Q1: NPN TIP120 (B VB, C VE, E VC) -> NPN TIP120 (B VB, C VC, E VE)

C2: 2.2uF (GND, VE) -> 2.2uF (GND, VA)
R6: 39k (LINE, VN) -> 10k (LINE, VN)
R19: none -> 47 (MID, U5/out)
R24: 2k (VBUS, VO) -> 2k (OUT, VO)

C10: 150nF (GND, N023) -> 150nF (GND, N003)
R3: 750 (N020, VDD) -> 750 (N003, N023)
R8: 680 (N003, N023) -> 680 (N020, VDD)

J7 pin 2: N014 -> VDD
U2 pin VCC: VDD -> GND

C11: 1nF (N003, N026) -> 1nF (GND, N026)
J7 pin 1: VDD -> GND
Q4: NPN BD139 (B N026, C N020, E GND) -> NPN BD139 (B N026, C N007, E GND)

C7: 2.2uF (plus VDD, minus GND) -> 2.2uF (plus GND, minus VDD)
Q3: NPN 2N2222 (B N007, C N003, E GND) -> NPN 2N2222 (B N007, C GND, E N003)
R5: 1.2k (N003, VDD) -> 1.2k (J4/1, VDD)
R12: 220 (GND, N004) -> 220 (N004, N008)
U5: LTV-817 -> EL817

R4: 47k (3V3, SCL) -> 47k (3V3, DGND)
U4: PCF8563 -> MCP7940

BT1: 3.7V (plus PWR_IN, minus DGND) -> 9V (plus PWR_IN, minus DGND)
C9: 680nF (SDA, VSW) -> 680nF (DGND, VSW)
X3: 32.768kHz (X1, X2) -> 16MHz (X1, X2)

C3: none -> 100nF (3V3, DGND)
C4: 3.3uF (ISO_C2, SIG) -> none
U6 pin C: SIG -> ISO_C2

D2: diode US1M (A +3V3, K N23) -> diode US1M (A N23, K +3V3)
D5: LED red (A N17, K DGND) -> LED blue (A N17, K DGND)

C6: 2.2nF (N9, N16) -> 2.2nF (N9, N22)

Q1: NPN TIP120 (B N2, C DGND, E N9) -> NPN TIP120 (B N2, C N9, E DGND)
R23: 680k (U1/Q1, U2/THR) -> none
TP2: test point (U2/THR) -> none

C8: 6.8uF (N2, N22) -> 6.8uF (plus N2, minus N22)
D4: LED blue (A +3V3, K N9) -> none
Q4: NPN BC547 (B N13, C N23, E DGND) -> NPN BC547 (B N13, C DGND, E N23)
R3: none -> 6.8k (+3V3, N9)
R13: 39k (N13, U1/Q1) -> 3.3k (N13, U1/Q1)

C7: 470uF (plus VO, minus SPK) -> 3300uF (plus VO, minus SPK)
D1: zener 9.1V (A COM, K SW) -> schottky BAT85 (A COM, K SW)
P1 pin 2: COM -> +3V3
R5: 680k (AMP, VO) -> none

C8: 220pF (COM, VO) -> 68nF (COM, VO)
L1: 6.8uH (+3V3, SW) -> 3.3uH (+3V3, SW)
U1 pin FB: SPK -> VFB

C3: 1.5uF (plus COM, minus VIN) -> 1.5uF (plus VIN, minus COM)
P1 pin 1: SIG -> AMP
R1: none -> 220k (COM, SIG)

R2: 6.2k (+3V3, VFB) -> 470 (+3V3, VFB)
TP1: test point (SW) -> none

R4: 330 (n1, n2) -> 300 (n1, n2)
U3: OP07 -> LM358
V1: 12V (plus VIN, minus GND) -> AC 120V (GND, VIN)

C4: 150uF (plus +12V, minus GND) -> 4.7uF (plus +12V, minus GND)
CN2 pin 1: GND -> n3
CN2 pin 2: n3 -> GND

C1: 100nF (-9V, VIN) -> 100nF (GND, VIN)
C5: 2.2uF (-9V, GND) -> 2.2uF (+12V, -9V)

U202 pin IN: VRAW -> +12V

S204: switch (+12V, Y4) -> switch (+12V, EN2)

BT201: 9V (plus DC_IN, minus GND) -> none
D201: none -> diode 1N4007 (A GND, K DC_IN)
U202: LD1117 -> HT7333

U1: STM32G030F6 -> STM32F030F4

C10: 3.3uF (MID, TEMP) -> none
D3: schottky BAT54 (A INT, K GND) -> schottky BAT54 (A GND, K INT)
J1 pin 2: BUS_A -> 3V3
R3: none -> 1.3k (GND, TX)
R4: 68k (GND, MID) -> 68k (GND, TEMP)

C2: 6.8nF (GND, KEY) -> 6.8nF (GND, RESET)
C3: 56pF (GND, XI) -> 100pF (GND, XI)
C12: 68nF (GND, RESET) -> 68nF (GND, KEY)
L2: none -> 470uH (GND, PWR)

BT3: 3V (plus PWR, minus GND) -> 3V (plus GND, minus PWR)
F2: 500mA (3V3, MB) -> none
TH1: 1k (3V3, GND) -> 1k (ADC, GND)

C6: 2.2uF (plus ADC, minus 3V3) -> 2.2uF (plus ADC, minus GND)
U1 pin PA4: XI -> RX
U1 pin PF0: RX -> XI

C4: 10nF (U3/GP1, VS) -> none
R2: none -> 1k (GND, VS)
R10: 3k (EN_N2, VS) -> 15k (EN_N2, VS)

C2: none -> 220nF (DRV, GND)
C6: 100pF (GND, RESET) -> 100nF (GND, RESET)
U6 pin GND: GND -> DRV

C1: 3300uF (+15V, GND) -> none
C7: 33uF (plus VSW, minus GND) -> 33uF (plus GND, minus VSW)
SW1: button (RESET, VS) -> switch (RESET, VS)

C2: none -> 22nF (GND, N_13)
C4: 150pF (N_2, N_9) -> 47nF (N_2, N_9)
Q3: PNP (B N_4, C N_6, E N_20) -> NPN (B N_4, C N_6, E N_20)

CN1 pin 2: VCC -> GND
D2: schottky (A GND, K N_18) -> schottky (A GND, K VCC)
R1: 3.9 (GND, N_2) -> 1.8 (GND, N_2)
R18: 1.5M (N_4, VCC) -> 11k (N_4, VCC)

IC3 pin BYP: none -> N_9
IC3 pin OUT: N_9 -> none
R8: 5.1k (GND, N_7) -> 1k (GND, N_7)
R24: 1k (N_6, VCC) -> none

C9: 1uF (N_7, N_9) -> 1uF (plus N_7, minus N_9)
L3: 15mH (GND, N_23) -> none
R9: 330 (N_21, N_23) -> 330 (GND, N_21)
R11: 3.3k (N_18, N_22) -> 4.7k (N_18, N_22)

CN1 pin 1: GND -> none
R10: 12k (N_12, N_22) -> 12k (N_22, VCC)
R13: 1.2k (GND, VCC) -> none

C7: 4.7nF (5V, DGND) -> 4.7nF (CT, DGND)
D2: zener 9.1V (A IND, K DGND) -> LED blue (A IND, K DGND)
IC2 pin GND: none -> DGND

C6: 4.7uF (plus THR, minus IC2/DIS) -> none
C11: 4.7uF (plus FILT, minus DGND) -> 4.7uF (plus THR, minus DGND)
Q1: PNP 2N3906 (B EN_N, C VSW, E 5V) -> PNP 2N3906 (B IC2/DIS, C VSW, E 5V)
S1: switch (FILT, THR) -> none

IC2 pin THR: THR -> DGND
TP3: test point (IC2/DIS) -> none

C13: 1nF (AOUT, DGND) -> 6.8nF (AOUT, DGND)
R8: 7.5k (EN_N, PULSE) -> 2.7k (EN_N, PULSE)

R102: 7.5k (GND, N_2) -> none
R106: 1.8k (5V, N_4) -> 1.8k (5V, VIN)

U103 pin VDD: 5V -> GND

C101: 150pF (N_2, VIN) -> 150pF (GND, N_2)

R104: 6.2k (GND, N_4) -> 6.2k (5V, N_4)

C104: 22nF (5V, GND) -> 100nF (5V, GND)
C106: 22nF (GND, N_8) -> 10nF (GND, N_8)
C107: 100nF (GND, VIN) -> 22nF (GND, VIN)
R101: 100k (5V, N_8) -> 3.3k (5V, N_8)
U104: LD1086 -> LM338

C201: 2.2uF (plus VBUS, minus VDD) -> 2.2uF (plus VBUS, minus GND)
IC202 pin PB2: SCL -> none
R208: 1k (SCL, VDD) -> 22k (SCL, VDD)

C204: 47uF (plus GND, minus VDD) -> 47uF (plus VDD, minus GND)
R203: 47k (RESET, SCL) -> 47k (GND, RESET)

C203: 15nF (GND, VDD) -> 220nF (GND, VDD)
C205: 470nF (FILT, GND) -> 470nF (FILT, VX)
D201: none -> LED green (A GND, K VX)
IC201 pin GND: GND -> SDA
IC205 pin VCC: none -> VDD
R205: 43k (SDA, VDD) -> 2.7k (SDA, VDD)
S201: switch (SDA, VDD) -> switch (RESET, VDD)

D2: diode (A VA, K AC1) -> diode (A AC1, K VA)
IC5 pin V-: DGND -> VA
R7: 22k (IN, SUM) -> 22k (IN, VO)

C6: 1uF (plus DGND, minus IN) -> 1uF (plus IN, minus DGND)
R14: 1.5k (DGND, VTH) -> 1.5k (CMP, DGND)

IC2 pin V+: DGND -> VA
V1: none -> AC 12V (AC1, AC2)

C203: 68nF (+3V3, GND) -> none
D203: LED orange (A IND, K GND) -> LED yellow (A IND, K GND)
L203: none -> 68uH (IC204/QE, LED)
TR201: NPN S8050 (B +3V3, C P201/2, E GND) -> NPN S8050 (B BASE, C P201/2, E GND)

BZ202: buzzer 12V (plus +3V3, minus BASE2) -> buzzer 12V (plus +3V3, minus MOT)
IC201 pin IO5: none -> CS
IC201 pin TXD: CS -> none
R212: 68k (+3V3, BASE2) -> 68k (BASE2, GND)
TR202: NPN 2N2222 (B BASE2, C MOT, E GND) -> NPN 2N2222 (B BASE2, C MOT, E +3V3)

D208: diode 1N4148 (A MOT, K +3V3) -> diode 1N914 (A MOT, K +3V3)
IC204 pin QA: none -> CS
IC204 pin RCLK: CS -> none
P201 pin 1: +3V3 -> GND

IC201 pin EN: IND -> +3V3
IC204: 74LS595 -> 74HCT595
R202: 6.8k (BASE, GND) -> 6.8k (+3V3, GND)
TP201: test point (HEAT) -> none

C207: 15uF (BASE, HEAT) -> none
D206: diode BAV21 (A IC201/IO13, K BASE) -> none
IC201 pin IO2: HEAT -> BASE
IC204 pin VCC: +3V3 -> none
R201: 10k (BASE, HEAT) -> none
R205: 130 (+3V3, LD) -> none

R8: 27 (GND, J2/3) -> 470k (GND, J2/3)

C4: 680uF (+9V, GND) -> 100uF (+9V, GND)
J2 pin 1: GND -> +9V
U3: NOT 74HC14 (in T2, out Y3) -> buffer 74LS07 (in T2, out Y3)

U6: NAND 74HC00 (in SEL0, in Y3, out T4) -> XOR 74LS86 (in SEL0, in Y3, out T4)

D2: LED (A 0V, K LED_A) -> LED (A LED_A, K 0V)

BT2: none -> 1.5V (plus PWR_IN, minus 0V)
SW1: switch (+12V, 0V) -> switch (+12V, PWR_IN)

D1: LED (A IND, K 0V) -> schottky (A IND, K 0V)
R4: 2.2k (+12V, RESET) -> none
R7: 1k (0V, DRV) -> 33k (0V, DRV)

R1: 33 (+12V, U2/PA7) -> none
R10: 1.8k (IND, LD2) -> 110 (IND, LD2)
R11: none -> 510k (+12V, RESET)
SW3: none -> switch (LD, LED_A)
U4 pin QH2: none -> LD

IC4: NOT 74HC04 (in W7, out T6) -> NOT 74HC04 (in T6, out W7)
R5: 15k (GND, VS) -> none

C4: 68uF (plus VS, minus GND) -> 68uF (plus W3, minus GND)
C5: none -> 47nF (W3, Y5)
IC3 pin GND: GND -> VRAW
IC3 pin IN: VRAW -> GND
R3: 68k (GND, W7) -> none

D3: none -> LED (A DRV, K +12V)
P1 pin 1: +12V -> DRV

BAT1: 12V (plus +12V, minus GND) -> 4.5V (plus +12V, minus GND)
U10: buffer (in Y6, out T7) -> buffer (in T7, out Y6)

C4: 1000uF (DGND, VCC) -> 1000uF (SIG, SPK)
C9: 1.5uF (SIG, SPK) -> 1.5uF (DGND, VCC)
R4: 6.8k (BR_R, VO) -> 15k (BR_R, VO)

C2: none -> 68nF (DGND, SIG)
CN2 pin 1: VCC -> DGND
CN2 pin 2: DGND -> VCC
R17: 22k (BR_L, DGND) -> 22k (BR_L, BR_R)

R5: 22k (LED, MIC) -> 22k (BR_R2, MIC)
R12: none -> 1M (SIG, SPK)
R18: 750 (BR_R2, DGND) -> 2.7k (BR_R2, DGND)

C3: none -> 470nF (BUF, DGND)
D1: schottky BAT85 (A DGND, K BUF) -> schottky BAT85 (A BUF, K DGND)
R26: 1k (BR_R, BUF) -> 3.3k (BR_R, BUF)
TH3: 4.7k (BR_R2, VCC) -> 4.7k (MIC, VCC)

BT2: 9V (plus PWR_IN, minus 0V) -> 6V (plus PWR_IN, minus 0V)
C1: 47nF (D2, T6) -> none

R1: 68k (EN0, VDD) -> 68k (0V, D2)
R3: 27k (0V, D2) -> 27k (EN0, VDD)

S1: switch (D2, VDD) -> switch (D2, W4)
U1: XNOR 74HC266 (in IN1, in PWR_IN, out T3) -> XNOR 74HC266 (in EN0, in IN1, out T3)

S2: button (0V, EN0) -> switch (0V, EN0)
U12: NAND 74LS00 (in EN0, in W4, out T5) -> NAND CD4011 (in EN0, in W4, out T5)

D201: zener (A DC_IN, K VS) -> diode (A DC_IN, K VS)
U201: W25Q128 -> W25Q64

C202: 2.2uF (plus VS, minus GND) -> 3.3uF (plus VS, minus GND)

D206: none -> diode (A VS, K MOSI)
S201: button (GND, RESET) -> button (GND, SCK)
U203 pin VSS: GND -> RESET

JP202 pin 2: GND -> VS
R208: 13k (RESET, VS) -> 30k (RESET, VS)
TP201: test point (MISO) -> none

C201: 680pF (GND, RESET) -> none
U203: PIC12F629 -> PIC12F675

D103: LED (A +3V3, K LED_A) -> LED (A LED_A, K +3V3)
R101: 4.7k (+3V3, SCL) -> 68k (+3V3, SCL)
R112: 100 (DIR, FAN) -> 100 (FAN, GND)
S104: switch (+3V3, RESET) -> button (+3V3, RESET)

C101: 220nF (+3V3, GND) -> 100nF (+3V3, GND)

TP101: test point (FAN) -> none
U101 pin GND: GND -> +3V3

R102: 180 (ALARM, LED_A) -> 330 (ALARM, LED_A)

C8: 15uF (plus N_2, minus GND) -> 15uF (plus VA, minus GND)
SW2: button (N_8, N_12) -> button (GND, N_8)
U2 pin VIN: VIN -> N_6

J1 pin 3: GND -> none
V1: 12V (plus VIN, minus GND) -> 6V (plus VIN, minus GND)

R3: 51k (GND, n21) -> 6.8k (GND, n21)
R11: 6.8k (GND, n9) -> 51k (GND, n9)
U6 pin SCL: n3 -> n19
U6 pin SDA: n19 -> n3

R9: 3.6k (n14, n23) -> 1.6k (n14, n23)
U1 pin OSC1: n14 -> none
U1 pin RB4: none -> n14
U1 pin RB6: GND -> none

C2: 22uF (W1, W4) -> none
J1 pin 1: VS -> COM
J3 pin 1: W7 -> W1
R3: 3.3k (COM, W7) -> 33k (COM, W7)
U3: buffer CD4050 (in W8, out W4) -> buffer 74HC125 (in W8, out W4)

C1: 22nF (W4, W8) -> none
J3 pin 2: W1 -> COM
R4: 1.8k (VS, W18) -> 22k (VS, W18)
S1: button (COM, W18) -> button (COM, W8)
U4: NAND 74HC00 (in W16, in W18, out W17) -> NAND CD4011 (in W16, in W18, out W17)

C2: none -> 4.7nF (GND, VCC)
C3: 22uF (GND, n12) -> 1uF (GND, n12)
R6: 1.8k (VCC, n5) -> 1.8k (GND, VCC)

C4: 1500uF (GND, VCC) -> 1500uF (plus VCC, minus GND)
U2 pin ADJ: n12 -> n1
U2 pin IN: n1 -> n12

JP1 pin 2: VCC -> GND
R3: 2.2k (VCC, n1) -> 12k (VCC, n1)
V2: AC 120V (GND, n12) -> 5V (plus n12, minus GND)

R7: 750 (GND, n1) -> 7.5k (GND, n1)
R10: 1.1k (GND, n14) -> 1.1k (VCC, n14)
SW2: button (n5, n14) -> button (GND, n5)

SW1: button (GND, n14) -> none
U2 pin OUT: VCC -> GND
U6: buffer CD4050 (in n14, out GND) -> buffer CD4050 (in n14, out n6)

=-=-=

**Task to carry out**
Repeat the entries above verbatim, but only from the line that has "IC204 pin RCLK: CS -> none" down to the line that has "R8: 27 (GND, J2/3) -> 470k (GND, J2/3)", inclusive.

**Solution**
IC204 pin RCLK: CS -> none
P201 pin 1: +3V3 -> GND

IC201 pin EN: IND -> +3V3
IC204: 74LS595 -> 74HCT595
R202: 6.8k (BASE, GND) -> 6.8k (+3V3, GND)
TP201: test point (HEAT) -> none

C207: 15uF (BASE, HEAT) -> none
D206: diode BAV21 (A IC201/IO13, K BASE) -> none
IC201 pin IO2: HEAT -> BASE
IC204 pin VCC: +3V3 -> none
R201: 10k (BASE, HEAT) -> none
R205: 130 (+3V3, LD) -> none

R8: 27 (GND, J2/3) -> 470k (GND, J2/3)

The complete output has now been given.